• What is required:
All entries are to be given again verbatim.

• Source data:
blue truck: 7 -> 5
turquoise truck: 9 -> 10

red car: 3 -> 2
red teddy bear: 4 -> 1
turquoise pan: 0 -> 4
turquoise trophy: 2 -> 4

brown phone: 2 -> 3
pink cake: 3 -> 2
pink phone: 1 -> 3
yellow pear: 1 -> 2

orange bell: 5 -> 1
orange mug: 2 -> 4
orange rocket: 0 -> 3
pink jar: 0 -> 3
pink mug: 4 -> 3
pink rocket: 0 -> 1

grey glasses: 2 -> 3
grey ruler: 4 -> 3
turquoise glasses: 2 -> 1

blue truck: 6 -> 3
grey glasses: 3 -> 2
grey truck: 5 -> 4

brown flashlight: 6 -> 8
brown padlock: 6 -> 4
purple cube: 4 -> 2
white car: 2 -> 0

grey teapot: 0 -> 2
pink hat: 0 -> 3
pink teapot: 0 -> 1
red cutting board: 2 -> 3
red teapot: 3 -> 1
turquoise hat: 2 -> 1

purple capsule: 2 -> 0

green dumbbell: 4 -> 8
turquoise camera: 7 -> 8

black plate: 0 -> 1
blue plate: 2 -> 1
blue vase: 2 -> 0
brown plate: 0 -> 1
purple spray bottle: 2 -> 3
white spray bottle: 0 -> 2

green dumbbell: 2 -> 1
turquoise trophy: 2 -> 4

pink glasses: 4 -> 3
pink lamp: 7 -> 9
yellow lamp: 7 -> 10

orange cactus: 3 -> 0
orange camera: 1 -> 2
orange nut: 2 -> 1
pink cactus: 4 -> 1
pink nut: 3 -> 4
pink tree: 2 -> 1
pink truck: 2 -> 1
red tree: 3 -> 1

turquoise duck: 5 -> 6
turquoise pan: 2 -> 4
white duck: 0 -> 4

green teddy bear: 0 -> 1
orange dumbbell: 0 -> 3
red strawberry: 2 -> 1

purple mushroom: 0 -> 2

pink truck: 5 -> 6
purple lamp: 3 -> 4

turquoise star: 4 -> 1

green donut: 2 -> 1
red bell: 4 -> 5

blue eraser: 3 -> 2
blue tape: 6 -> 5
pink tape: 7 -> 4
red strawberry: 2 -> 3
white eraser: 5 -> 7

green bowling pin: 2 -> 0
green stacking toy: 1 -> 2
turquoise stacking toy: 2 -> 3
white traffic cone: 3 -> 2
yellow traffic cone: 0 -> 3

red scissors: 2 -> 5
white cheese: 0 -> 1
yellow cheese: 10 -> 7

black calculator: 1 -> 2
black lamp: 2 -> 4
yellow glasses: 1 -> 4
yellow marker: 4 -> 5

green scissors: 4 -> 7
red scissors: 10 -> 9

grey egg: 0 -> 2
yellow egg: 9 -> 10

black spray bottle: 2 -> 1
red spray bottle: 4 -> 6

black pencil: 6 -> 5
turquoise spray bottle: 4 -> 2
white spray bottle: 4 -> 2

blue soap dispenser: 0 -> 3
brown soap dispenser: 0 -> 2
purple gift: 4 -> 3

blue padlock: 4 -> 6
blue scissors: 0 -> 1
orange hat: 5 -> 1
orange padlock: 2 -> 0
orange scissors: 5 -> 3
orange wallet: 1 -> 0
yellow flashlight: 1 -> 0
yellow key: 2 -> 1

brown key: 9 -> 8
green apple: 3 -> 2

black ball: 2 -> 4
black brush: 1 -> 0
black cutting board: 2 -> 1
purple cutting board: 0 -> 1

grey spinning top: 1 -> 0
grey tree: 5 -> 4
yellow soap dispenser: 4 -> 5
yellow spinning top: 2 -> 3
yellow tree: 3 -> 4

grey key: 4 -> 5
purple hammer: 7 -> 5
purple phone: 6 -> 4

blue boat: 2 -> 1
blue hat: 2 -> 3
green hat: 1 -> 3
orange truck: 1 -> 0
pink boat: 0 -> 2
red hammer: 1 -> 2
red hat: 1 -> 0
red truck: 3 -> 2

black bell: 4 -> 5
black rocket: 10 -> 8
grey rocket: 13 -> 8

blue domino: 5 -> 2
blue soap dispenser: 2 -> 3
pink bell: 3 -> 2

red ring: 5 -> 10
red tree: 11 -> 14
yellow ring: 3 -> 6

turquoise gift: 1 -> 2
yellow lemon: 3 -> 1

• Reply to the exercise:
blue truck: 7 -> 5
turquoise truck: 9 -> 10

red car: 3 -> 2
red teddy bear: 4 -> 1
turquoise pan: 0 -> 4
turquoise trophy: 2 -> 4

brown phone: 2 -> 3
pink cake: 3 -> 2
pink phone: 1 -> 3
yellow pear: 1 -> 2

orange bell: 5 -> 1
orange mug: 2 -> 4
orange rocket: 0 -> 3
pink jar: 0 -> 3
pink mug: 4 -> 3
pink rocket: 0 -> 1

grey glasses: 2 -> 3
grey ruler: 4 -> 3
turquoise glasses: 2 -> 1

blue truck: 6 -> 3
grey glasses: 3 -> 2
grey truck: 5 -> 4

brown flashlight: 6 -> 8
brown padlock: 6 -> 4
purple cube: 4 -> 2
white car: 2 -> 0

grey teapot: 0 -> 2
pink hat: 0 -> 3
pink teapot: 0 -> 1
red cutting board: 2 -> 3
red teapot: 3 -> 1
turquoise hat: 2 -> 1

purple capsule: 2 -> 0

green dumbbell: 4 -> 8
turquoise camera: 7 -> 8

black plate: 0 -> 1
blue plate: 2 -> 1
blue vase: 2 -> 0
brown plate: 0 -> 1
purple spray bottle: 2 -> 3
white spray bottle: 0 -> 2

green dumbbell: 2 -> 1
turquoise trophy: 2 -> 4

pink glasses: 4 -> 3
pink lamp: 7 -> 9
yellow lamp: 7 -> 10

orange cactus: 3 -> 0
orange camera: 1 -> 2
orange nut: 2 -> 1
pink cactus: 4 -> 1
pink nut: 3 -> 4
pink tree: 2 -> 1
pink truck: 2 -> 1
red tree: 3 -> 1

turquoise duck: 5 -> 6
turquoise pan: 2 -> 4
white duck: 0 -> 4

green teddy bear: 0 -> 1
orange dumbbell: 0 -> 3
red strawberry: 2 -> 1

purple mushroom: 0 -> 2

pink truck: 5 -> 6
purple lamp: 3 -> 4

turquoise star: 4 -> 1

green donut: 2 -> 1
red bell: 4 -> 5

blue eraser: 3 -> 2
blue tape: 6 -> 5
pink tape: 7 -> 4
red strawberry: 2 -> 3
white eraser: 5 -> 7

green bowling pin: 2 -> 0
green stacking toy: 1 -> 2
turquoise stacking toy: 2 -> 3
white traffic cone: 3 -> 2
yellow traffic cone: 0 -> 3

red scissors: 2 -> 5
white cheese: 0 -> 1
yellow cheese: 10 -> 7

black calculator: 1 -> 2
black lamp: 2 -> 4
yellow glasses: 1 -> 4
yellow marker: 4 -> 5

green scissors: 4 -> 7
red scissors: 10 -> 9

grey egg: 0 -> 2
yellow egg: 9 -> 10

black spray bottle: 2 -> 1
red spray bottle: 4 -> 6

black pencil: 6 -> 5
turquoise spray bottle: 4 -> 2
white spray bottle: 4 -> 2

blue soap dispenser: 0 -> 3
brown soap dispenser: 0 -> 2
purple gift: 4 -> 3

blue padlock: 4 -> 6
blue scissors: 0 -> 1
orange hat: 5 -> 1
orange padlock: 2 -> 0
orange scissors: 5 -> 3
orange wallet: 1 -> 0
yellow flashlight: 1 -> 0
yellow key: 2 -> 1

brown key: 9 -> 8
green apple: 3 -> 2

black ball: 2 -> 4
black brush: 1 -> 0
black cutting board: 2 -> 1
purple cutting board: 0 -> 1

grey spinning top: 1 -> 0
grey tree: 5 -> 4
yellow soap dispenser: 4 -> 5
yellow spinning top: 2 -> 3
yellow tree: 3 -> 4

grey key: 4 -> 5
purple hammer: 7 -> 5
purple phone: 6 -> 4

blue boat: 2 -> 1
blue hat: 2 -> 3
green hat: 1 -> 3
orange truck: 1 -> 0
pink boat: 0 -> 2
red hammer: 1 -> 2
red hat: 1 -> 0
red truck: 3 -> 2

black bell: 4 -> 5
black rocket: 10 -> 8
grey rocket: 13 -> 8

blue domino: 5 -> 2
blue soap dispenser: 2 -> 3
pink bell: 3 -> 2

red ring: 5 -> 10
red tree: 11 -> 14
yellow ring: 3 -> 6

turquoise gift: 1 -> 2
yellow lemon: 3 -> 1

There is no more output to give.